# Instructions to follow
Your answer must be the data repeated exactly, with no pictures in it.
Data records: Begin
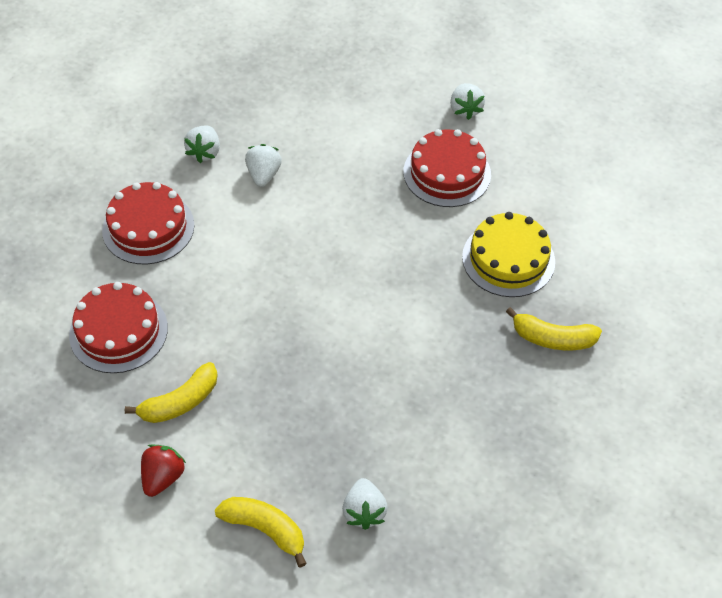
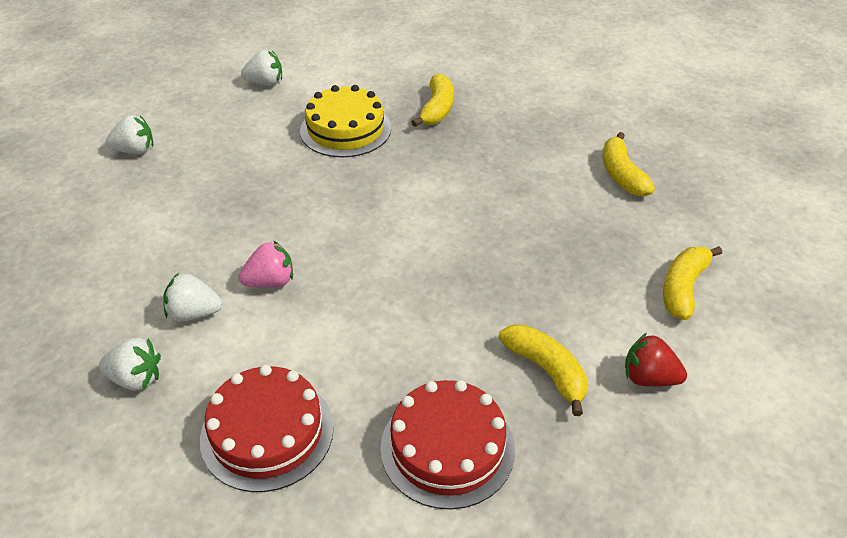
camera: 90 degrees left, 10 degrees down
(294, 217) = (270, 282): none -> pink strawberry
(364, 511) = (641, 220): white strawberry -> white strawberry (265, 83)
(441, 506) = (621, 174): none -> yellow banana
(447, 173) = (225, 165): red cake -> none

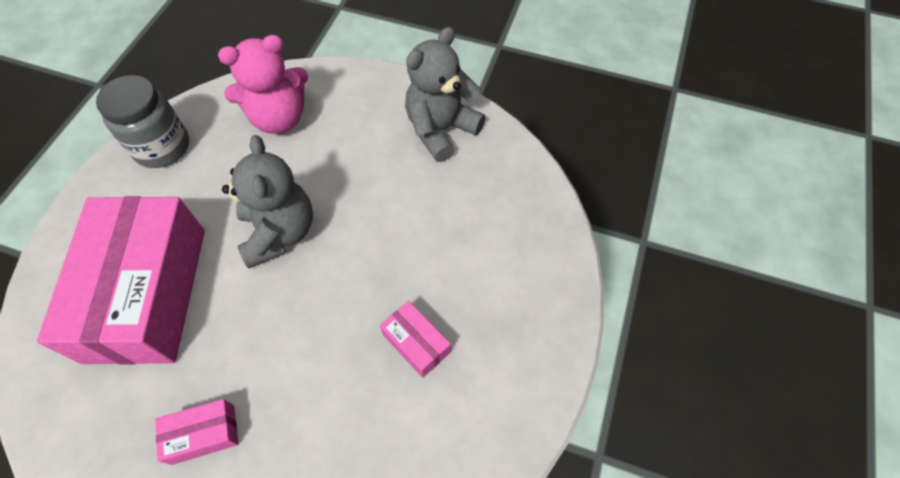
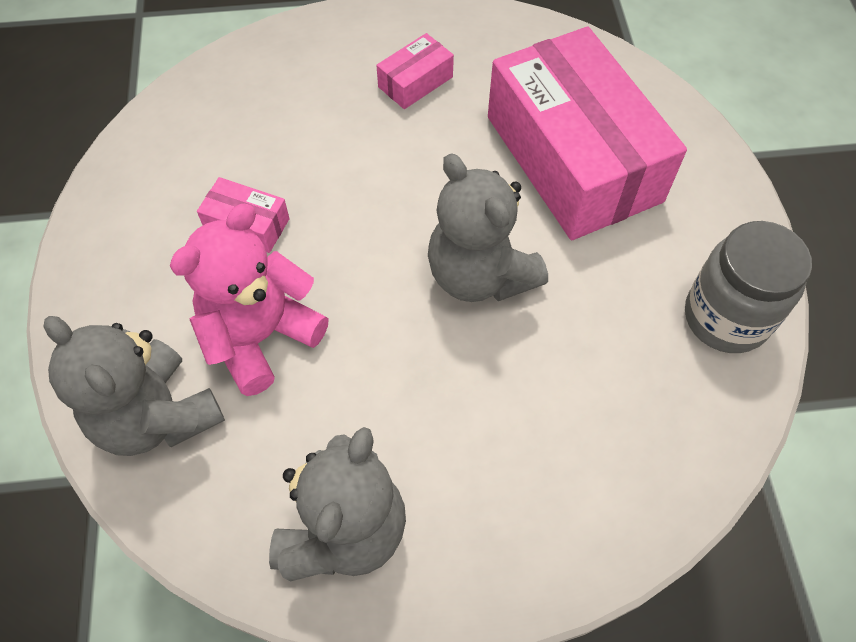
camera: 155 degrees right, 0 degrees up
(279, 118) = (608, 435): pink teddy bear -> pink teddy bear (260, 336)
(524, 226) = (156, 416): none -> grey teddy bear

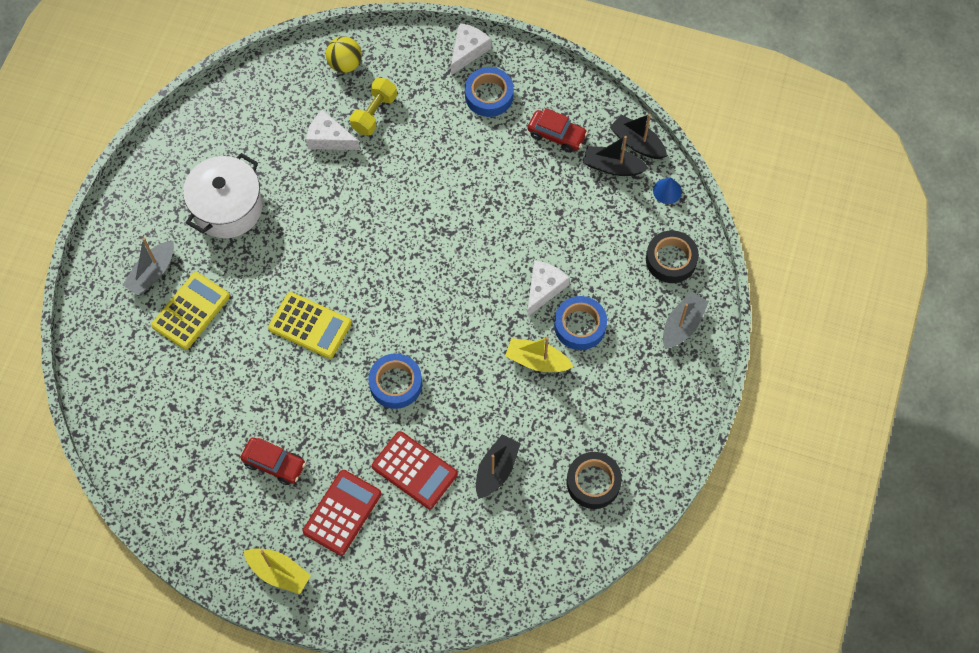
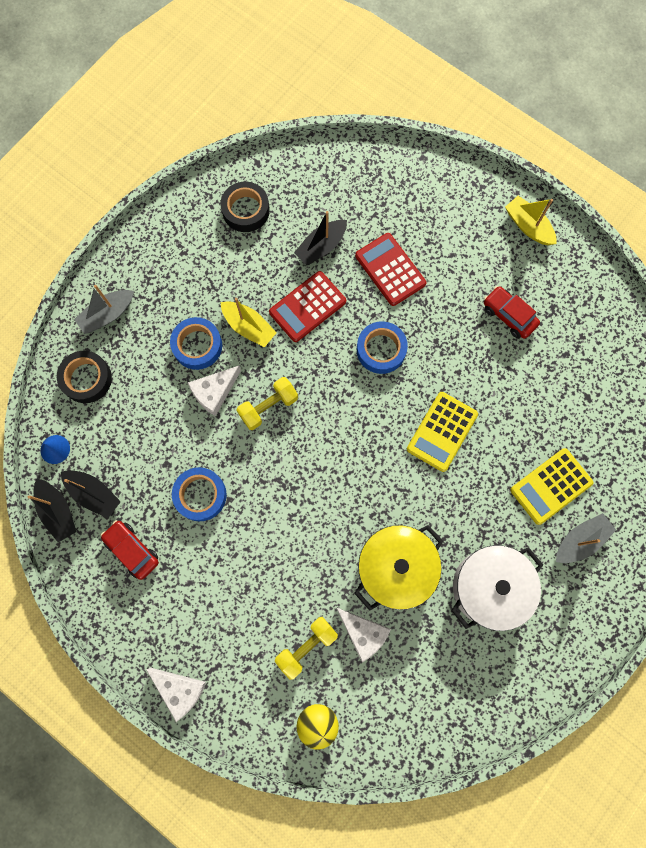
camera: 160 degrees left, 10 degrees up
(310, 326) = (442, 431): yellow calculator -> yellow calculator turned 105 degrees counterclockwise
(317, 196) = (395, 568): none -> yellow pot
(342, 512) = (462, 256): red calculator -> red calculator (307, 307)
(468, 50) = (180, 690): white cheese -> white cheese turned 105 degrees counterclockwise
(486, 292) = (268, 407): none -> yellow dumbbell
(489, 95) = (180, 623): blue tape -> blue tape (200, 495)

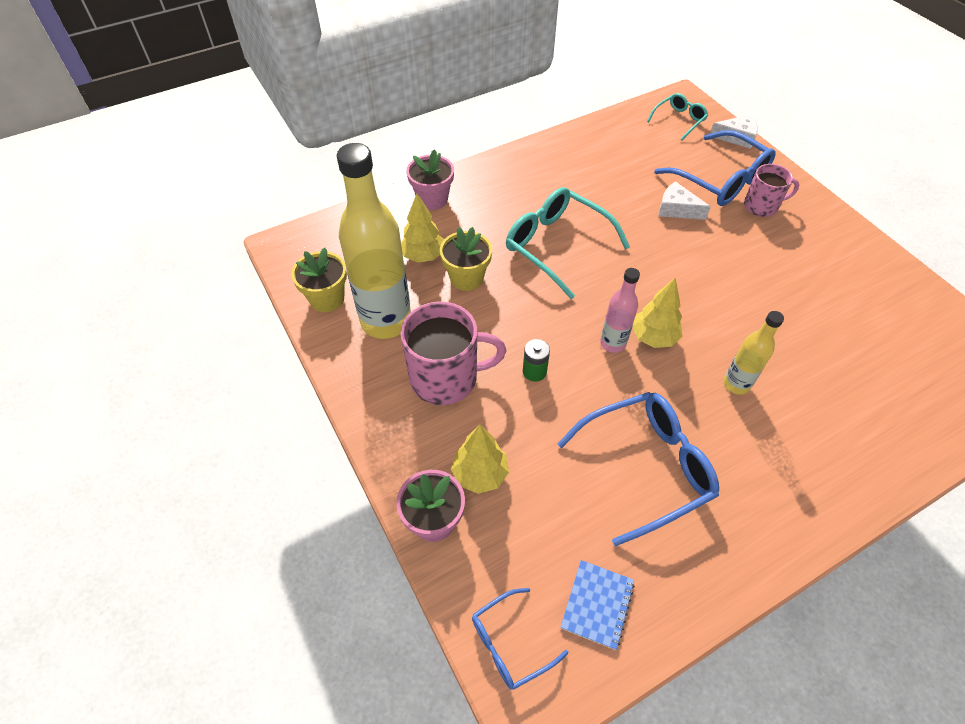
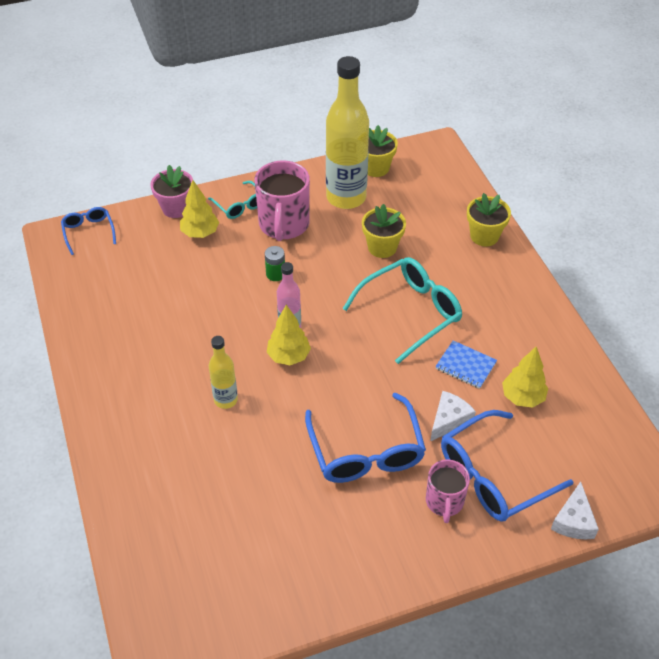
camera: 100 degrees right, 5 degrees down
(423, 256) = (412, 224): yellow tree -> yellow tree (522, 397)
(432, 199) = (484, 236): pink flower pot -> yellow flower pot
(597, 604) = (92, 274): blue notebook -> blue notebook (465, 366)
(646, 467) = (173, 321): blue glasses -> blue glasses (366, 451)
(679, 120) = (609, 468): turquoise glasses -> turquoise glasses (239, 206)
Data records: End
# Answer section
camera: 90 degrees left, 10 degrees down
(294, 217) = (270, 282): none -> pink strawberry
(364, 511) = (641, 220): white strawberry -> white strawberry (265, 83)
(441, 506) = (621, 174): none -> yellow banana
(447, 173) = (225, 165): red cake -> none

camera: 155 degrees right, 0 degrees up
(279, 118) = (608, 435): pink teddy bear -> pink teddy bear (260, 336)
(524, 226) = (156, 416): none -> grey teddy bear

camera: 160 degrees left, 10 degrees up
(310, 326) = (442, 431): yellow calculator -> yellow calculator turned 105 degrees counterclockwise
(317, 196) = (395, 568): none -> yellow pot
(342, 512) = (462, 256): red calculator -> red calculator (307, 307)
(468, 50) = (180, 690): white cheese -> white cheese turned 105 degrees counterclockwise
(486, 292) = (268, 407): none -> yellow dumbbell
(489, 95) = (180, 623): blue tape -> blue tape (200, 495)

camera: 100 degrees right, 5 degrees down
(423, 256) = (412, 224): yellow tree -> yellow tree (522, 397)
(432, 199) = (484, 236): pink flower pot -> yellow flower pot
(597, 604) = (92, 274): blue notebook -> blue notebook (465, 366)
(646, 467) = (173, 321): blue glasses -> blue glasses (366, 451)
(679, 120) = (609, 468): turquoise glasses -> turquoise glasses (239, 206)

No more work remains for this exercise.